(Spatial reasoning data)
◆ ◆ ◆ ◆ ◆

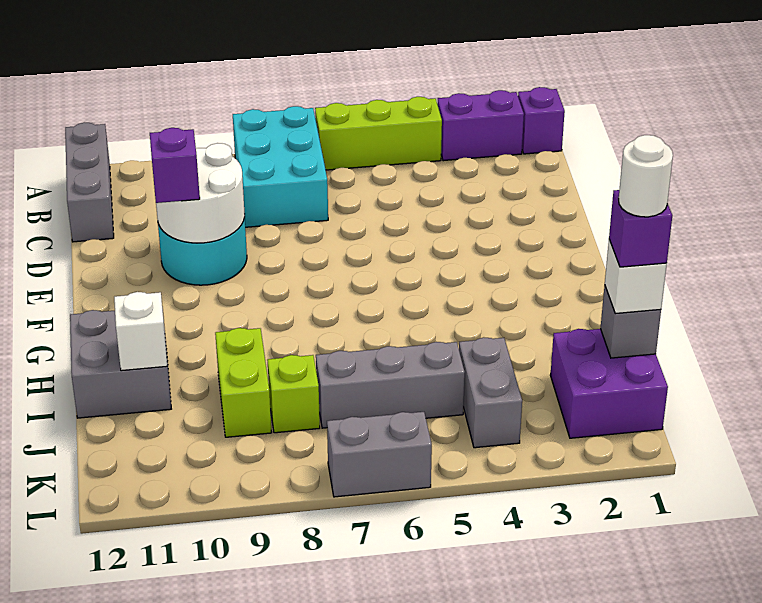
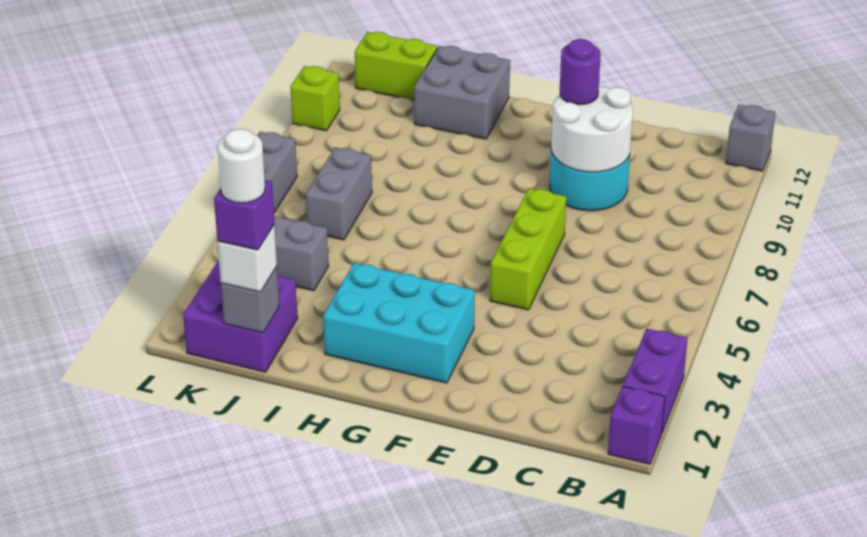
lime brick A4:A6 level 1 -> lime brick E5:E7 level 1
cyan brick A7:C8 level 1 -> cyan brick F2:H3 level 1
grey brick A12:C12 level 1 -> grey brick A12 level 1
purple brick E10 level 3 -> purple round brick E10 level 3
lime brick I9:J9 level 1 -> lime brick J12:K12 level 1
white brick I11 level 2 -> none
grey brick J5:J7 level 1 -> grey brick J6:J7 level 1
lime brick J8 level 1 -> lime brick L10 level 1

◆ ◆ ◆ ◆ ◆

> **Your instructions**: Return a verbatim transcription of the data, omitting all images.

> **The completed task**:
lime brick A4:A6 level 1 -> lime brick E5:E7 level 1
cyan brick A7:C8 level 1 -> cyan brick F2:H3 level 1
grey brick A12:C12 level 1 -> grey brick A12 level 1
purple brick E10 level 3 -> purple round brick E10 level 3
lime brick I9:J9 level 1 -> lime brick J12:K12 level 1
white brick I11 level 2 -> none
grey brick J5:J7 level 1 -> grey brick J6:J7 level 1
lime brick J8 level 1 -> lime brick L10 level 1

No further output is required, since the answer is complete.